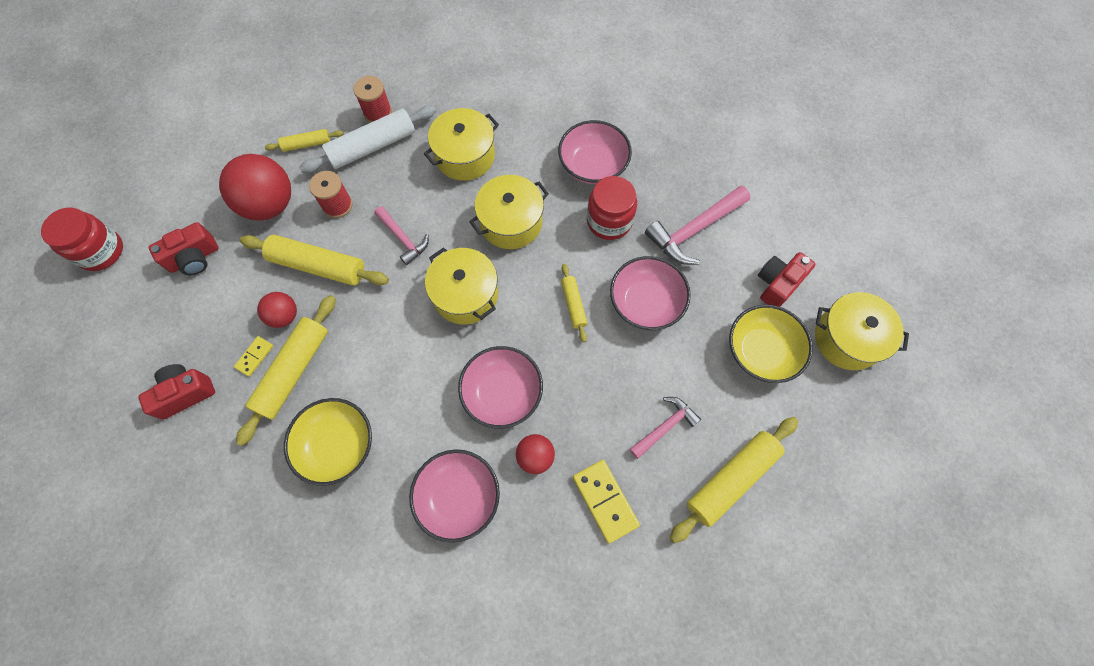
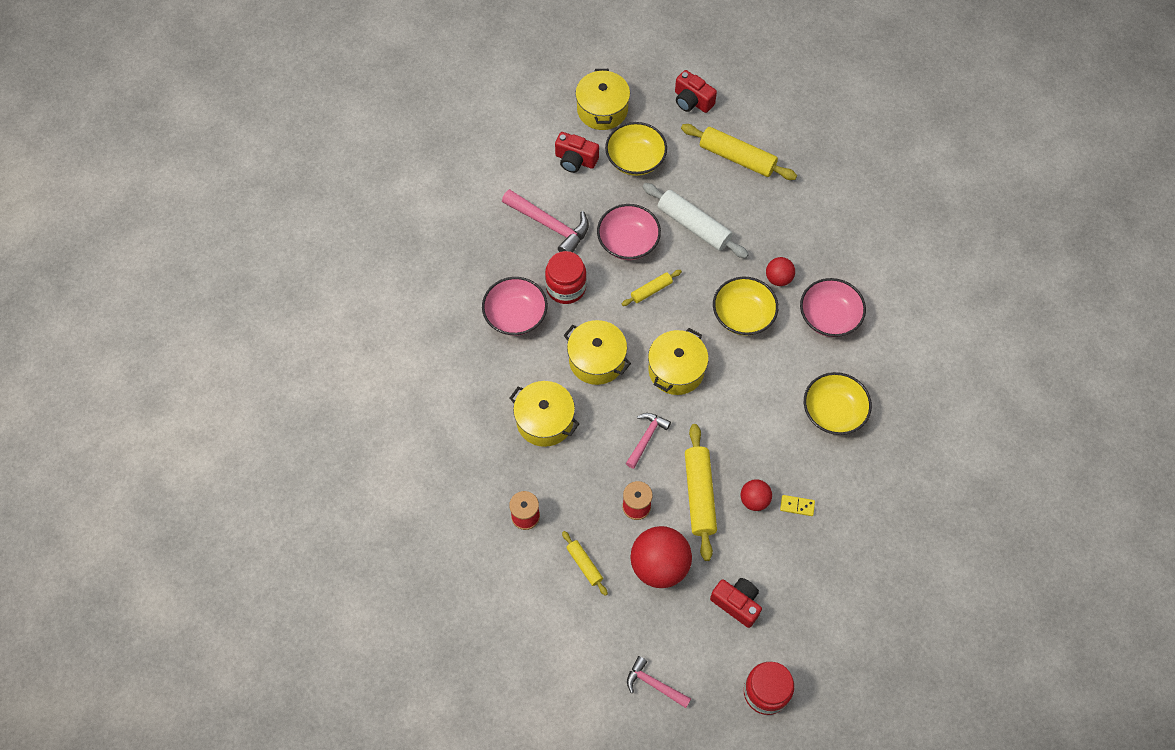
camera: 110 degrees left, 5 degrees down
(185, 393) = (849, 544): red camera -> red camera (692, 101)
(293, 371) = (795, 470): yellow rolling pin -> none
(372, 146) = (564, 504): white rolling pin -> white rolling pin (693, 226)
(502, 393) = (743, 315): pink bowl -> yellow bowl
(605, 501) = (787, 227): yellow domino -> none
(665, 426) = (719, 205): pink hammer -> pink hammer (654, 684)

> [Goal of the exercise]: Print the records again exactly. Skip every picture.

> [Reply]:
camera: 110 degrees left, 5 degrees down
(185, 393) = (849, 544): red camera -> red camera (692, 101)
(293, 371) = (795, 470): yellow rolling pin -> none
(372, 146) = (564, 504): white rolling pin -> white rolling pin (693, 226)
(502, 393) = (743, 315): pink bowl -> yellow bowl
(605, 501) = (787, 227): yellow domino -> none
(665, 426) = (719, 205): pink hammer -> pink hammer (654, 684)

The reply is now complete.